#### What this task involves
This exercise calls for duplicating every entry below exactly, without the images.

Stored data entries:
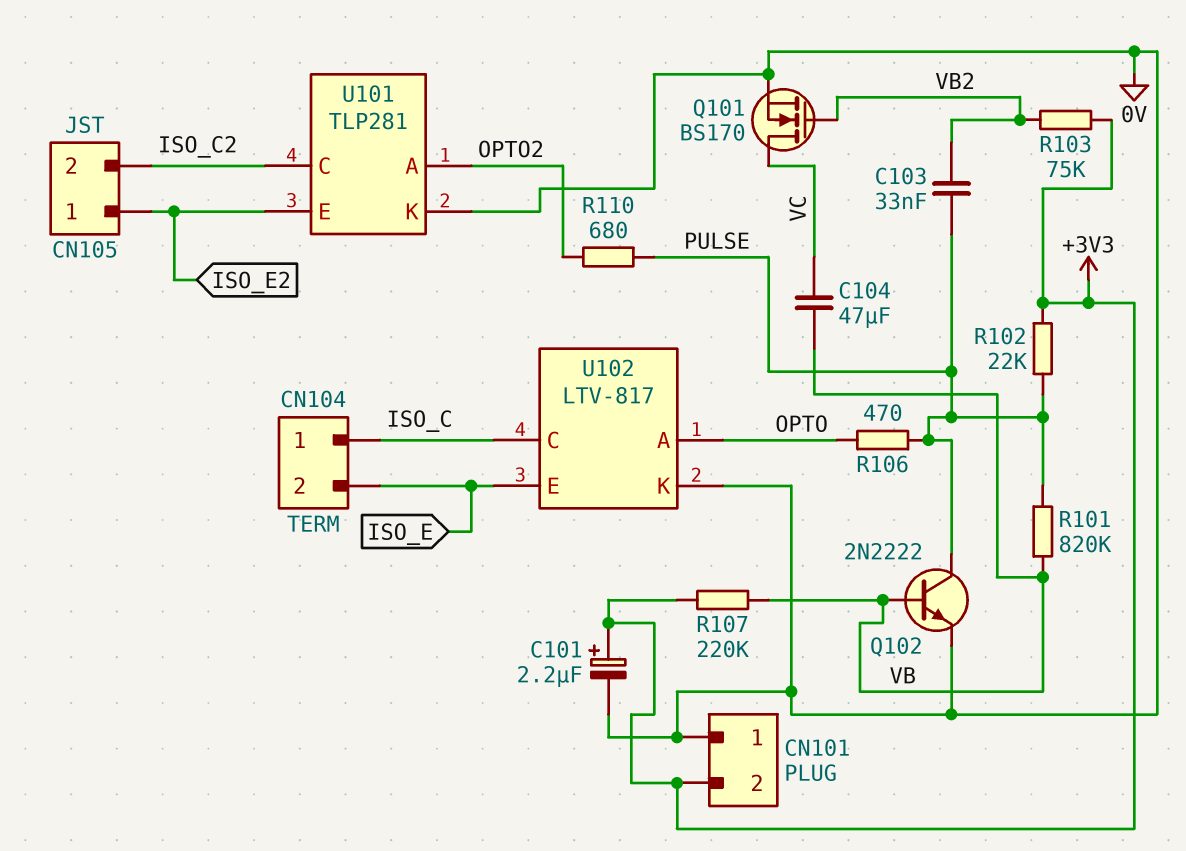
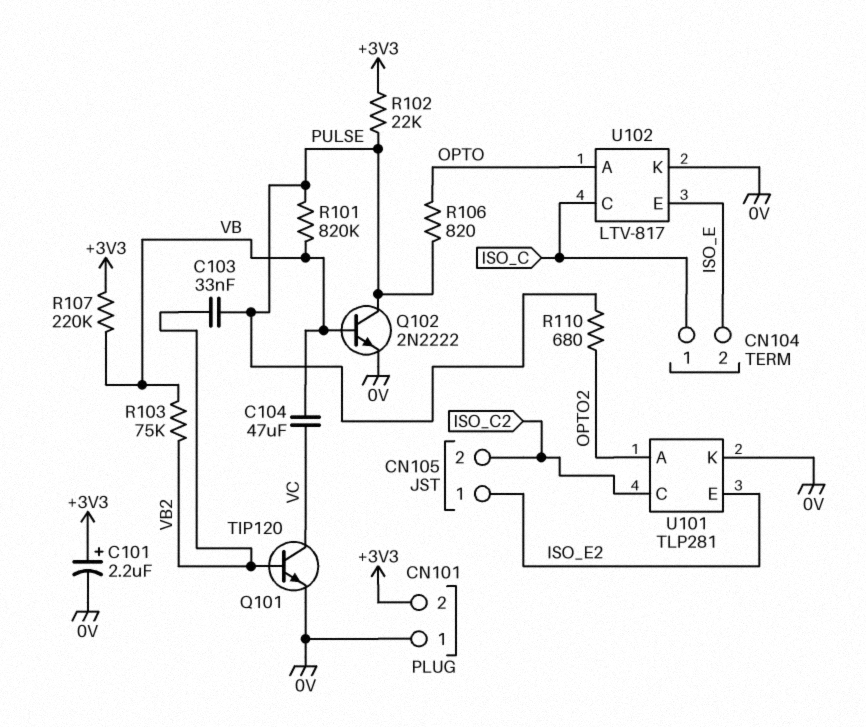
Q101: NMOS BS170 (G VB2, D VC, S 0V) -> NPN TIP120 (B VB2, C VC, E 0V)
R103: 75k (+3V3, VB2) -> 75k (VB, VB2)
R106: 470 (OPTO, PULSE) -> 820 (OPTO, PULSE)

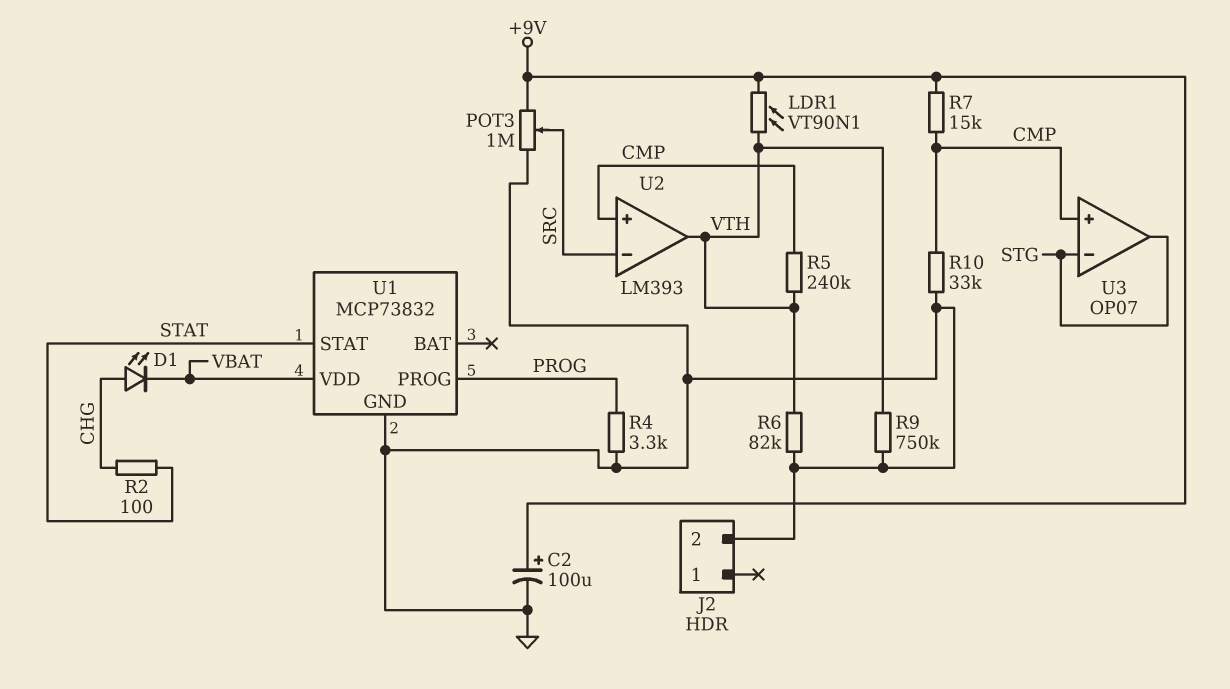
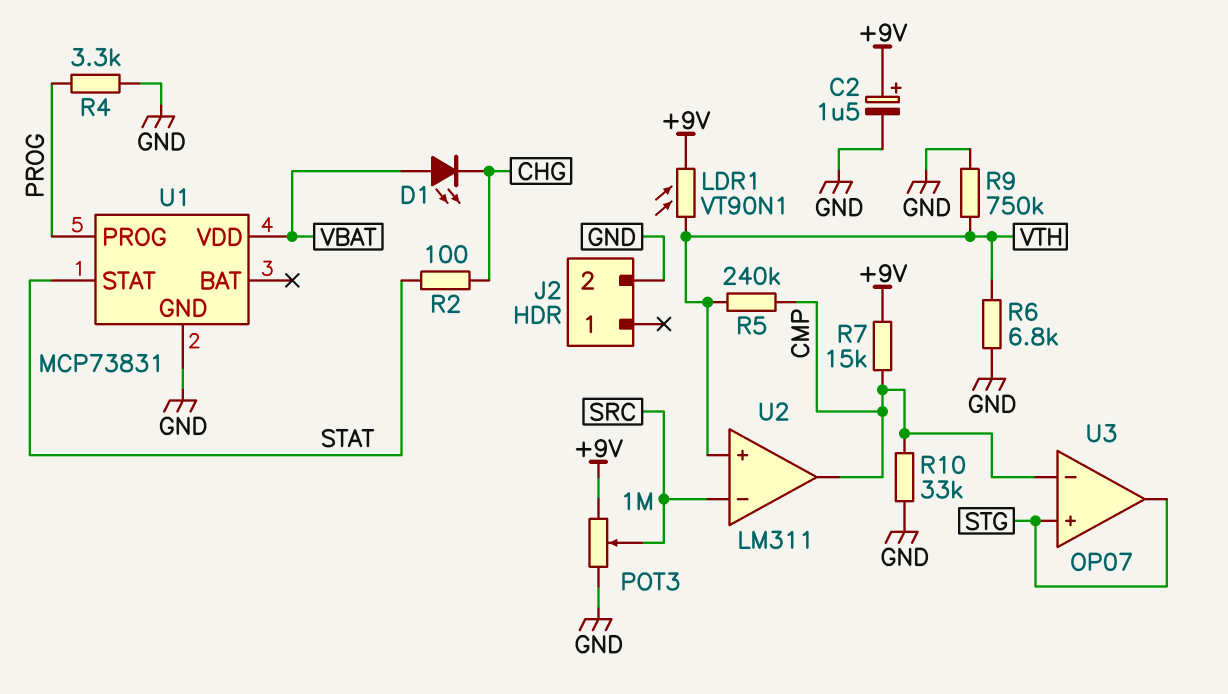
C2: 100uF (plus +9V, minus GND) -> 1.5uF (plus +9V, minus GND)
D1: LED (A CHG, K VBAT) -> LED (A VBAT, K CHG)
R6: 82k (GND, VTH) -> 6.8k (GND, VTH)
U1: MCP73832 -> MCP73831
U2: LM393 -> LM311
U2 pin in+: CMP -> VTH
U2 pin out: VTH -> CMP
U3 pin in+: CMP -> STG
U3 pin in-: STG -> CMP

#### Task result
Q101: NMOS BS170 (G VB2, D VC, S 0V) -> NPN TIP120 (B VB2, C VC, E 0V)
R103: 75k (+3V3, VB2) -> 75k (VB, VB2)
R106: 470 (OPTO, PULSE) -> 820 (OPTO, PULSE)

C2: 100uF (plus +9V, minus GND) -> 1.5uF (plus +9V, minus GND)
D1: LED (A CHG, K VBAT) -> LED (A VBAT, K CHG)
R6: 82k (GND, VTH) -> 6.8k (GND, VTH)
U1: MCP73832 -> MCP73831
U2: LM393 -> LM311
U2 pin in+: CMP -> VTH
U2 pin out: VTH -> CMP
U3 pin in+: CMP -> STG
U3 pin in-: STG -> CMP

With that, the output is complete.